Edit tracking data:
*** Begin section ***
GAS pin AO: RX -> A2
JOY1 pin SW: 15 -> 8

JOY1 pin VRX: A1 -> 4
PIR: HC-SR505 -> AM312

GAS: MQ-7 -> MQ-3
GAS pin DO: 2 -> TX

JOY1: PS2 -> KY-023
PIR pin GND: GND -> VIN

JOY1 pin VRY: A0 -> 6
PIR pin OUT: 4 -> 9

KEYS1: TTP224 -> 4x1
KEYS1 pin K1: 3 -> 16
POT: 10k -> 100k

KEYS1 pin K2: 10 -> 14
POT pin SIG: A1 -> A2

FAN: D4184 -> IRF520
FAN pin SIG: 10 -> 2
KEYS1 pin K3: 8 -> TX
*** End section ***
● **Exercise brief**
Set down only these lines, exactly: the one containing "JOY1 pin VRX: A1 -> 4" and each line after it through the end of the entries above.

● **Exercise result**
JOY1 pin VRX: A1 -> 4
PIR: HC-SR505 -> AM312

GAS: MQ-7 -> MQ-3
GAS pin DO: 2 -> TX

JOY1: PS2 -> KY-023
PIR pin GND: GND -> VIN

JOY1 pin VRY: A0 -> 6
PIR pin OUT: 4 -> 9

KEYS1: TTP224 -> 4x1
KEYS1 pin K1: 3 -> 16
POT: 10k -> 100k

KEYS1 pin K2: 10 -> 14
POT pin SIG: A1 -> A2

FAN: D4184 -> IRF520
FAN pin SIG: 10 -> 2
KEYS1 pin K3: 8 -> TX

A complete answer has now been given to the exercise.